== Problem to solve ==
The expected output is the exact lines from the one containing "green ellipse: (234, 737)" through the end of the data, inclusive, and nothing else.

== Supplied data ==
########

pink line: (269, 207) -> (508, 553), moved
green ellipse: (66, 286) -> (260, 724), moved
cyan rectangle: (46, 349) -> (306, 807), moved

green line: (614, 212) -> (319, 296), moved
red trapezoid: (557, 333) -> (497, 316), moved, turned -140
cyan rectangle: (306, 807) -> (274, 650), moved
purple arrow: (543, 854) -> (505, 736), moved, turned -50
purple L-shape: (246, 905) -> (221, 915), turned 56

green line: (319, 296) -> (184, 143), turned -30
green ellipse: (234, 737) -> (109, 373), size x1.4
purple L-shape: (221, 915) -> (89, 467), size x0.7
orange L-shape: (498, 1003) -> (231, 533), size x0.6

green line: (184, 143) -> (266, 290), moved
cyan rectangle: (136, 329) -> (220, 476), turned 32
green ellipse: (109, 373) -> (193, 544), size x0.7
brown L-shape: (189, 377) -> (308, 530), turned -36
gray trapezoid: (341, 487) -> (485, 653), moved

########

== Reply to the exercise ==
green ellipse: (234, 737) -> (109, 373), size x1.4
purple L-shape: (221, 915) -> (89, 467), size x0.7
orange L-shape: (498, 1003) -> (231, 533), size x0.6

green line: (184, 143) -> (266, 290), moved
cyan rectangle: (136, 329) -> (220, 476), turned 32
green ellipse: (109, 373) -> (193, 544), size x0.7
brown L-shape: (189, 377) -> (308, 530), turned -36
gray trapezoid: (341, 487) -> (485, 653), moved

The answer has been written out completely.